* _EXCERPTED DATA_:
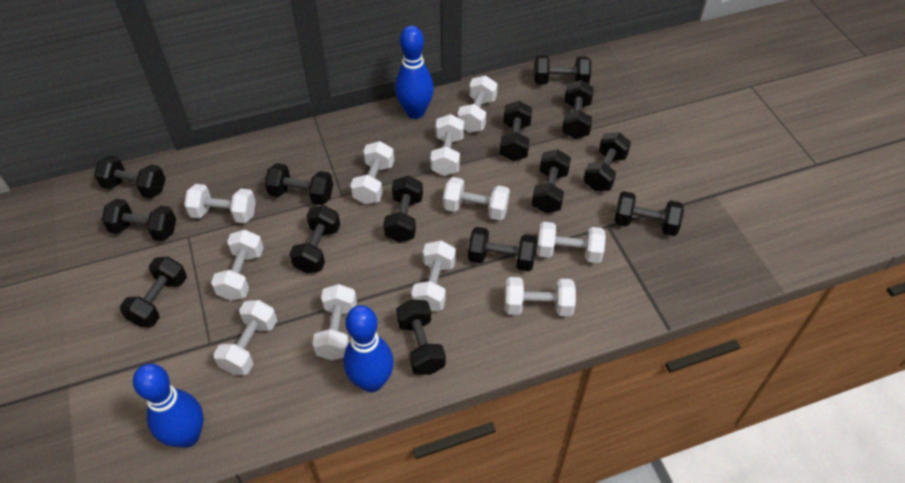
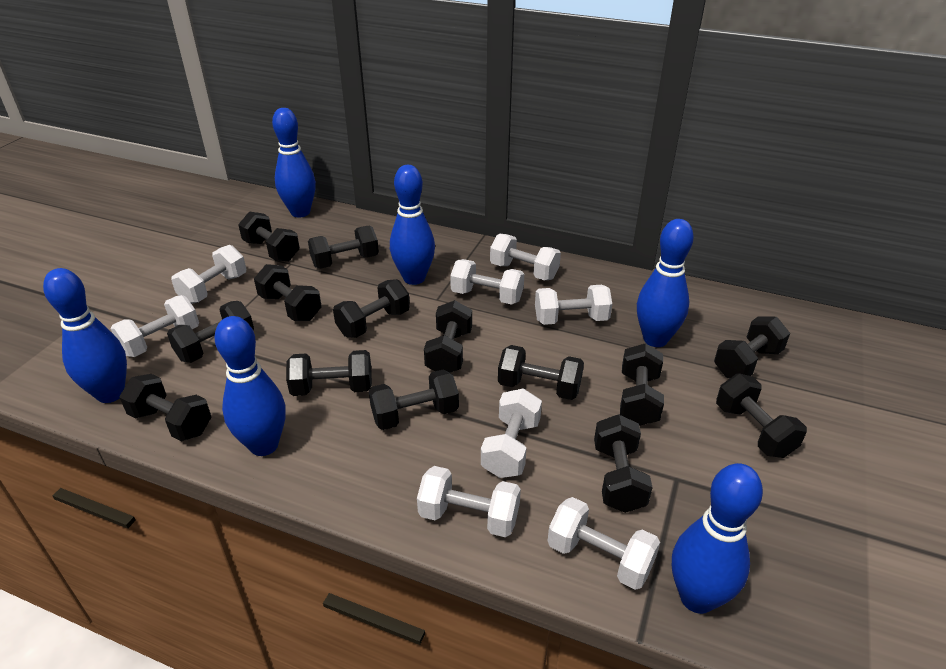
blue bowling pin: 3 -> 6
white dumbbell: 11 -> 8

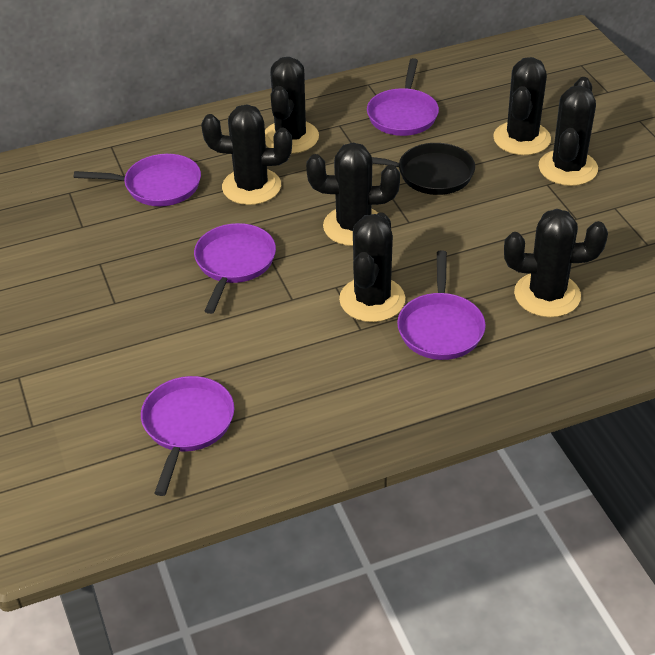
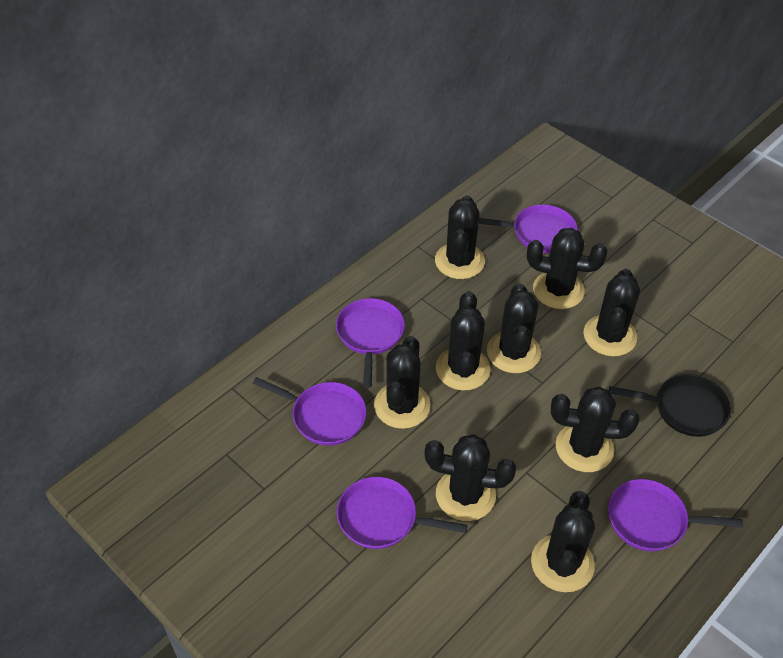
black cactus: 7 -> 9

* * *

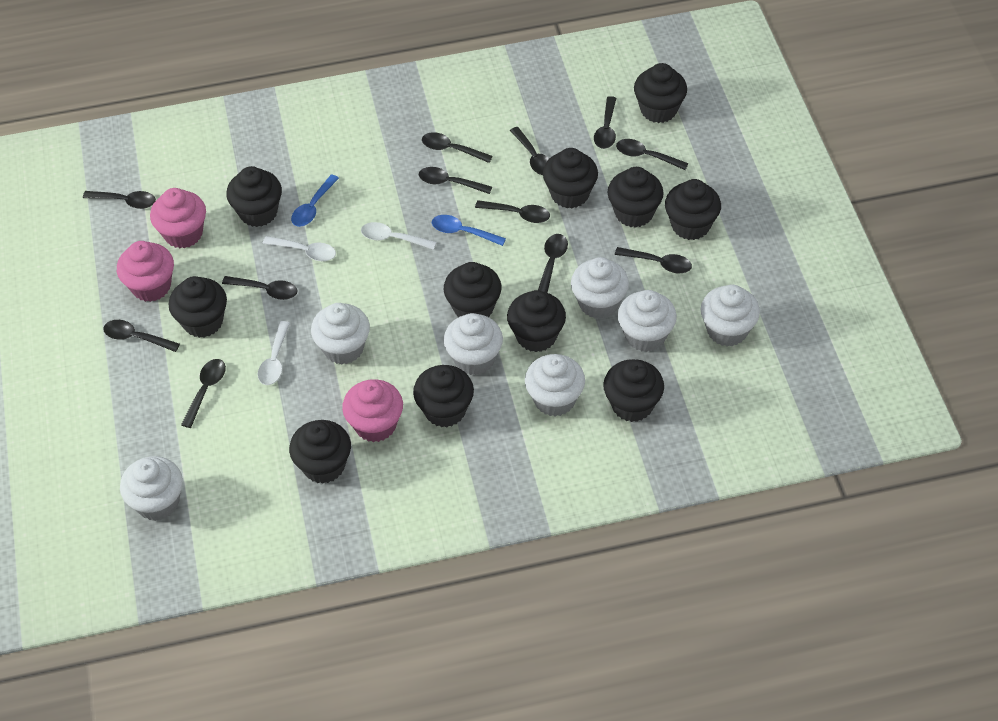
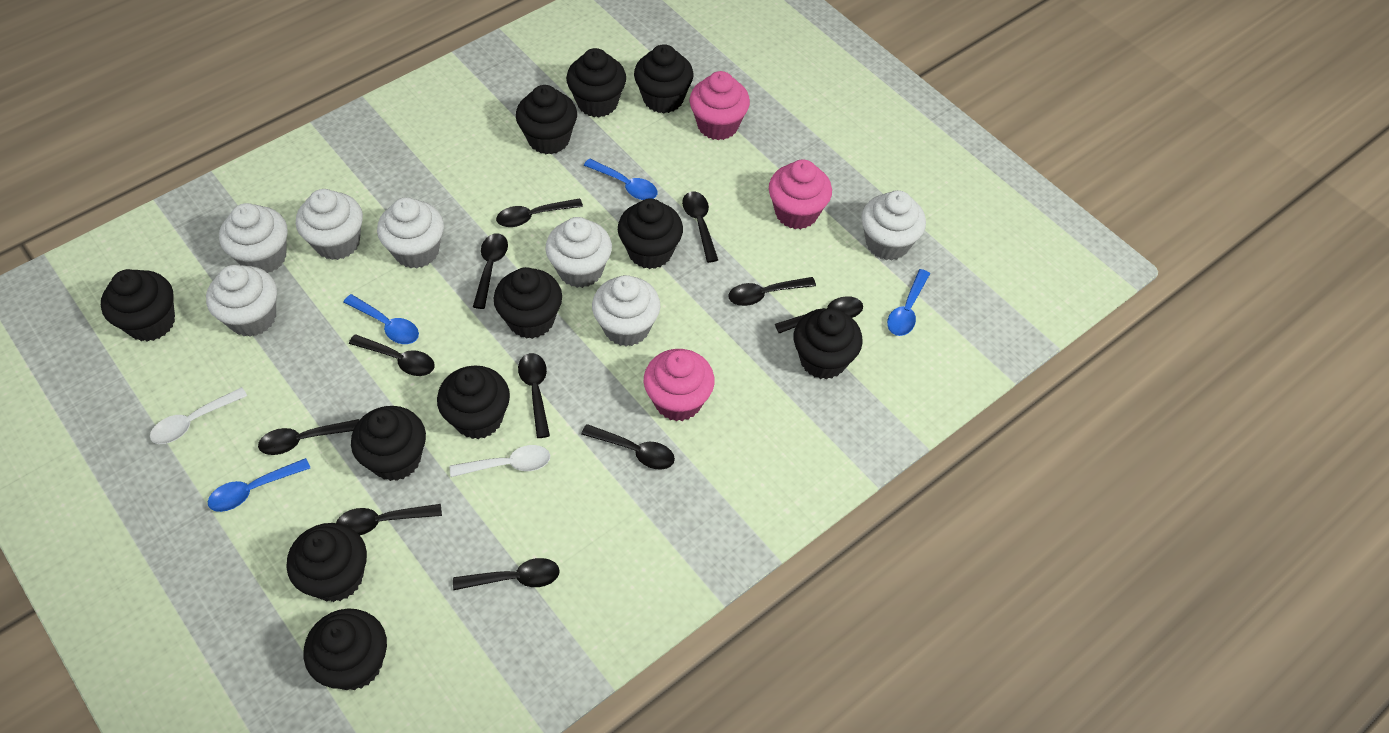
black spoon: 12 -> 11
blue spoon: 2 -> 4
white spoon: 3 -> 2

...

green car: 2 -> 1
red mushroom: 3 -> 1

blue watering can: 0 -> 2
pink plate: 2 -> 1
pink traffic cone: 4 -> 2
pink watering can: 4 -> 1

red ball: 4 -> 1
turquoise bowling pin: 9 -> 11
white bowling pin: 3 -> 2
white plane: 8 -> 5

* _TASK_: Extract, from the material above, each line holding the word "white".

* _WRITTEN REPLY_:
white dumbbell: 11 -> 8
white spoon: 3 -> 2
white bowling pin: 3 -> 2
white plane: 8 -> 5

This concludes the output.